**What is being asked**
Output only the lines below that start at the line containing "white strawberry: [345,356,393,398]" and end at the line containing "yellow pear: [300,166,353,236]", with both ends kept.

**Source material**

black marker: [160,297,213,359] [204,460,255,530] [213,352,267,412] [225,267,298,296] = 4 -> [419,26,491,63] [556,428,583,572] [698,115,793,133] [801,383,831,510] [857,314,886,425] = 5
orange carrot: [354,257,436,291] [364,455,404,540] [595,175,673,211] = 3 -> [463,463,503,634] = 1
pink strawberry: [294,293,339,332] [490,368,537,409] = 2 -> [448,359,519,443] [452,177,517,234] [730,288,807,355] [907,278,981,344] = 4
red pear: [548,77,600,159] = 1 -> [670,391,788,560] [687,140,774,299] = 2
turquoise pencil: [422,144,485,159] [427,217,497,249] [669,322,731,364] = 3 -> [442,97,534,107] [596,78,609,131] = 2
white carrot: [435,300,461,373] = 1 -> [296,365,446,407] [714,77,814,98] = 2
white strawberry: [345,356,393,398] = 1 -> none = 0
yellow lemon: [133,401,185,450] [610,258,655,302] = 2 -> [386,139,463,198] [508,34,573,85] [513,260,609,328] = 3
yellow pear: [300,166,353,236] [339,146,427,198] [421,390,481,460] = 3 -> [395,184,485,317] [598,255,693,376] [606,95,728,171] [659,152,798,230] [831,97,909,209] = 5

...

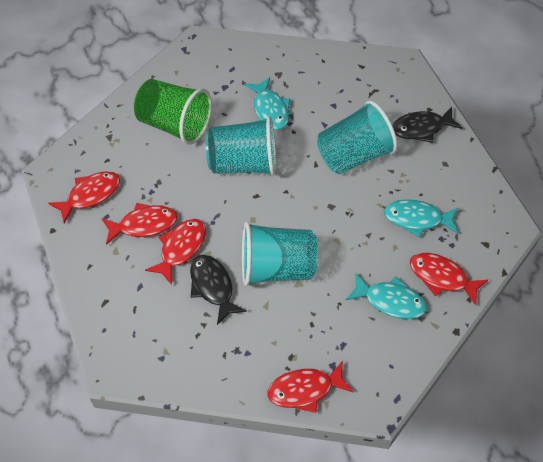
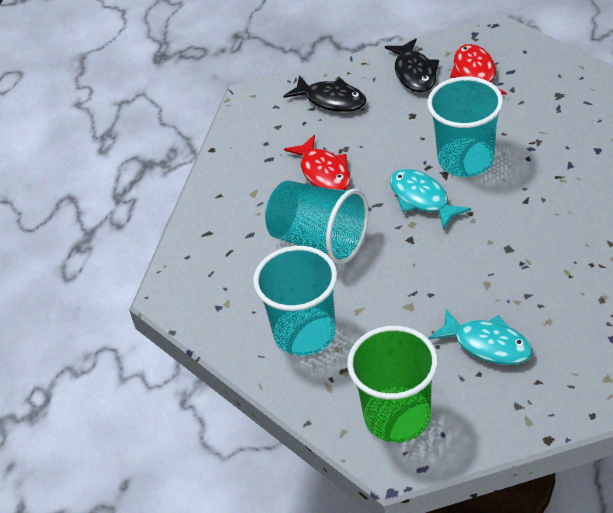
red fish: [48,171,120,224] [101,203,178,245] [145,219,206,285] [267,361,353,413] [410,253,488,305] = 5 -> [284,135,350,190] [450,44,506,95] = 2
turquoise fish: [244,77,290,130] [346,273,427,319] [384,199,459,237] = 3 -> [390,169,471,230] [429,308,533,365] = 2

==

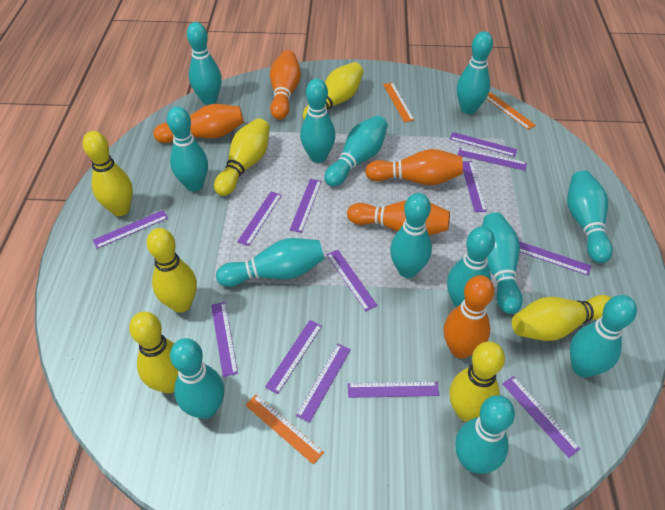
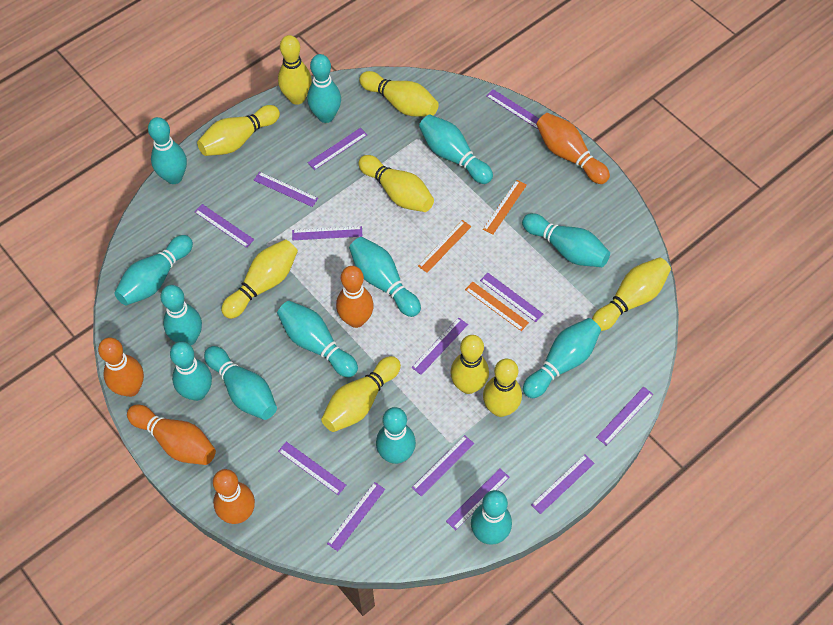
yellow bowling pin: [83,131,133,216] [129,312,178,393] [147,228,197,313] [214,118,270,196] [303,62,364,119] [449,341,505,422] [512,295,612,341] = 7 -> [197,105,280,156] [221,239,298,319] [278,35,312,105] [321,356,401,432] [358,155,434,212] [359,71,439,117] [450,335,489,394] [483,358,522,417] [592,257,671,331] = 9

**Output of the exercise**
white strawberry: [345,356,393,398] = 1 -> none = 0
yellow lemon: [133,401,185,450] [610,258,655,302] = 2 -> [386,139,463,198] [508,34,573,85] [513,260,609,328] = 3
yellow pear: [300,166,353,236] [339,146,427,198] [421,390,481,460] = 3 -> [395,184,485,317] [598,255,693,376] [606,95,728,171] [659,152,798,230] [831,97,909,209] = 5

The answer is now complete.